> [Goal of the exercise]
Repeat the data that follows in full. Do not include the pictures.

*** Opening of Exercise input ***

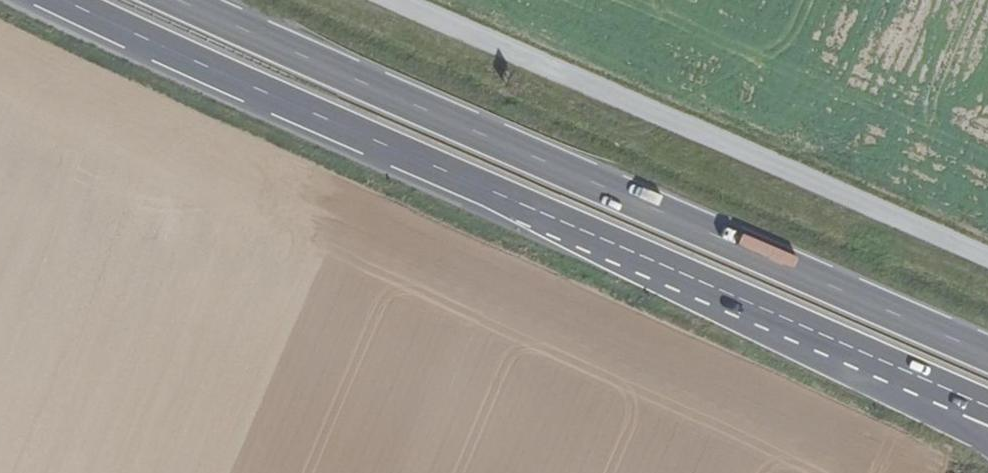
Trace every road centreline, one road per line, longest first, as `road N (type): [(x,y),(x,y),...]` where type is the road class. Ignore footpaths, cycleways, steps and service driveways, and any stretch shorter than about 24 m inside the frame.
road 1 (trunk): [(61,0),(987,408)]
road 2 (trunk): [(987,355),(178,0)]
road 3 (unclassified): [(396,0),(987,259)]

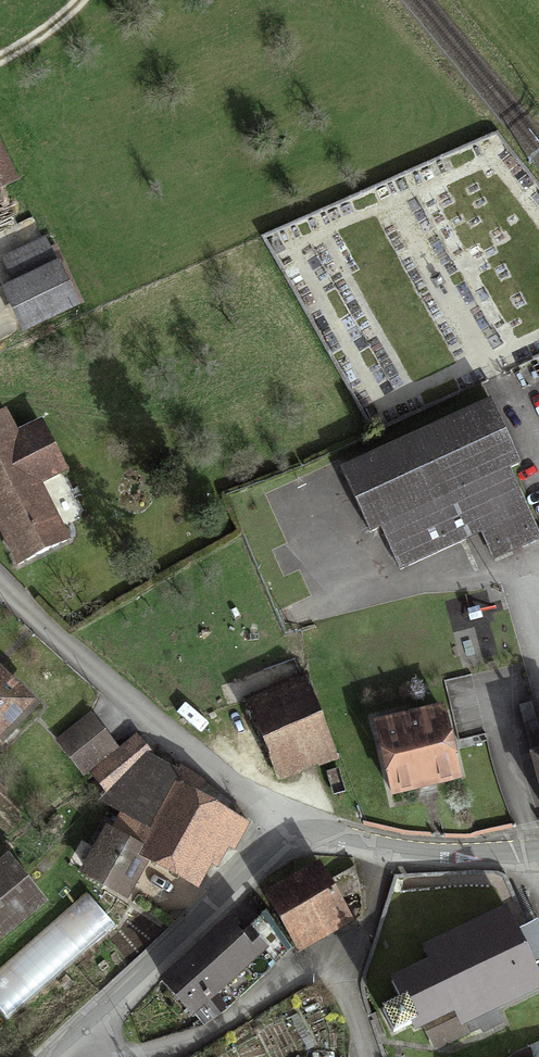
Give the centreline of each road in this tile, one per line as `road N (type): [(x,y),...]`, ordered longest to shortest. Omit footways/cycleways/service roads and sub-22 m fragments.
road 1 (unclassified): [(0,582),(120,694),(283,822)]
road 2 (unclassified): [(87,1020),(214,910),(283,822)]
road 3 (residential): [(120,1056),(205,1032),(337,952)]
road 4 (unclassified): [(389,853),(536,855)]

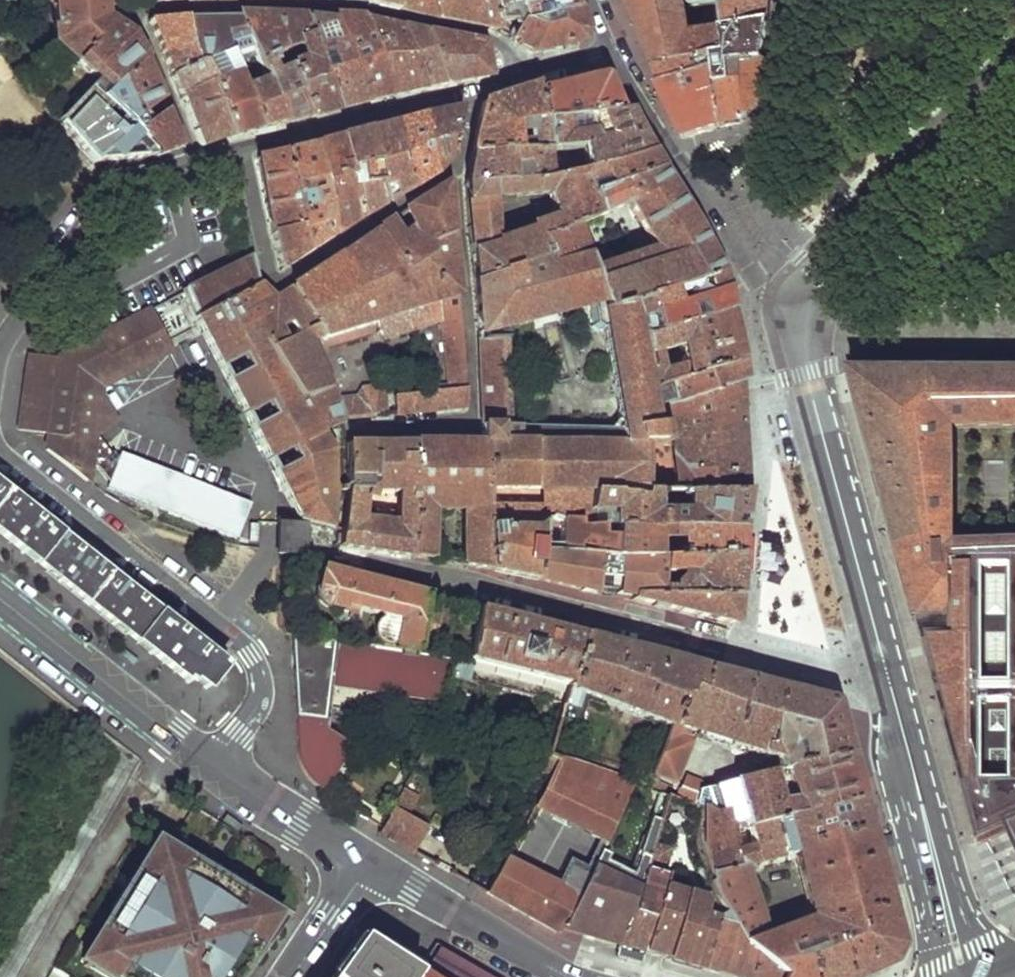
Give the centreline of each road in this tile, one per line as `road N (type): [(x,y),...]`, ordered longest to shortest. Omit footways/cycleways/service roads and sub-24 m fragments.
road 1 (residential): [(195,159),(135,13),(360,9),(482,37),(510,54),(522,74)]
road 2 (residential): [(212,764),(256,705),(261,683),(251,656),(0,445)]
road 3 (residential): [(739,653),(363,566)]
road 4 (tertiary): [(887,673),(812,390),(803,307)]
road 5 (residential): [(455,166),(475,424),(358,431)]
road 6 (residential): [(455,166),(286,280),(273,280),(246,145)]
road 7 (residential): [(609,49),(752,275),(803,307)]
road 8 (tertiary): [(803,307),(842,246),(1014,72)]
road 9 (tertiary): [(962,976),(887,673)]
road 10 (residential): [(0,345),(117,187),(195,159)]
road 11 (tertiary): [(0,597),(212,764)]
road 12 (residential): [(246,145),(472,91)]
road 13 (tertiary): [(369,865),(569,976)]
road 14 (tertiary): [(212,764),(369,865)]
road 15 (residential): [(739,653),(887,673)]
road 16 (tertiary): [(369,865),(290,976)]

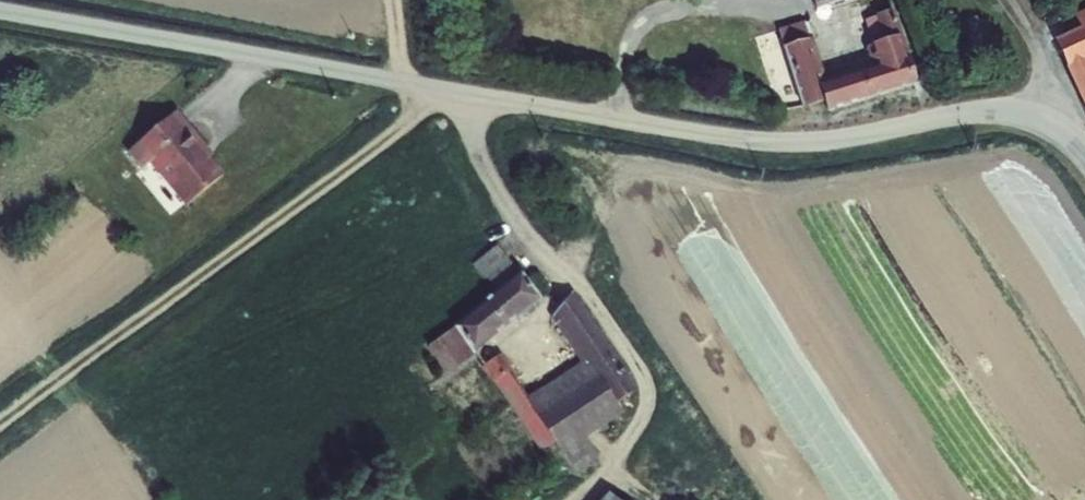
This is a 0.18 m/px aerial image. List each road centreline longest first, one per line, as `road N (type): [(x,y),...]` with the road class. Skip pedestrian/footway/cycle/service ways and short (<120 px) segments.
road 1 (unclassified): [(0,10),(731,139),(805,143),(1008,110),(1052,125),(1084,160)]
road 2 (track): [(458,91),(0,426)]
road 3 (track): [(458,91),(505,206),(579,277),(643,373),(649,397),(638,428),(582,499)]

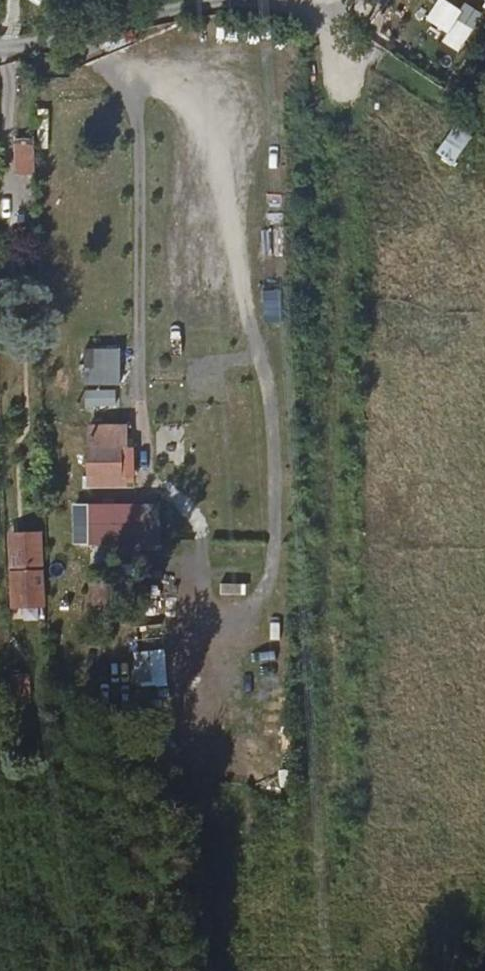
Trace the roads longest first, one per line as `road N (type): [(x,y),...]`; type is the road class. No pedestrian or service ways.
road 1 (unclassified): [(195,515),(168,498),(143,449),(133,108),(120,83),(80,49),(0,47)]
road 2 (track): [(46,44),(212,6),(257,4),(306,17),(446,96)]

*** Close of Exercise input ***

> [Solution to this problem]
Trace every road centreline, one road per line, longest first, as `road N (type): [(x,y),(x,y),...]` where type is the road class. Ignore footpaths, cycleways, steps and service driveways, and any stretch shorter than about 24 m inside the frame.
road 1 (trunk): [(61,0),(987,408)]
road 2 (trunk): [(987,355),(178,0)]
road 3 (unclassified): [(396,0),(987,259)]

Give the centreline of each road in this tile, one per line as `road N (type): [(x,y),...]`, ordered longest to shortest. Omit footways/cycleways/service roads and sub-22 m fragments.
road 1 (unclassified): [(0,582),(120,694),(283,822)]
road 2 (unclassified): [(87,1020),(214,910),(283,822)]
road 3 (residential): [(120,1056),(205,1032),(337,952)]
road 4 (unclassified): [(389,853),(536,855)]

Give the centreline of each road in this tile, one per line as `road N (type): [(x,y),...]`, ordered longest to shortest. Omit footways/cycleways/service roads and sub-24 m fragments.
road 1 (residential): [(195,159),(135,13),(360,9),(482,37),(510,54),(522,74)]
road 2 (residential): [(212,764),(256,705),(261,683),(251,656),(0,445)]
road 3 (residential): [(739,653),(363,566)]
road 4 (tertiary): [(887,673),(812,390),(803,307)]
road 5 (residential): [(455,166),(475,424),(358,431)]
road 6 (residential): [(455,166),(286,280),(273,280),(246,145)]
road 7 (residential): [(609,49),(752,275),(803,307)]
road 8 (tertiary): [(803,307),(842,246),(1014,72)]
road 9 (tertiary): [(962,976),(887,673)]
road 10 (residential): [(0,345),(117,187),(195,159)]
road 11 (tertiary): [(0,597),(212,764)]
road 12 (residential): [(246,145),(472,91)]
road 13 (tertiary): [(369,865),(569,976)]
road 14 (tertiary): [(212,764),(369,865)]
road 15 (residential): [(739,653),(887,673)]
road 16 (tertiary): [(369,865),(290,976)]

This is a 0.18 m/px aerial image. List each road centreline longest first, one per line, as `road N (type): [(x,y),...]` with the road class. Skip pedestrian/footway/cycle/service ways and short (<120 px) segments.
road 1 (unclassified): [(0,10),(731,139),(805,143),(1008,110),(1052,125),(1084,160)]
road 2 (track): [(458,91),(0,426)]
road 3 (track): [(458,91),(505,206),(579,277),(643,373),(649,397),(638,428),(582,499)]

Trace the roads longest first, one per line as `road N (type): [(x,y),...]`; type is the road class. No pedestrian or service ways.
road 1 (unclassified): [(195,515),(168,498),(143,449),(133,108),(120,83),(80,49),(0,47)]
road 2 (track): [(46,44),(212,6),(257,4),(306,17),(446,96)]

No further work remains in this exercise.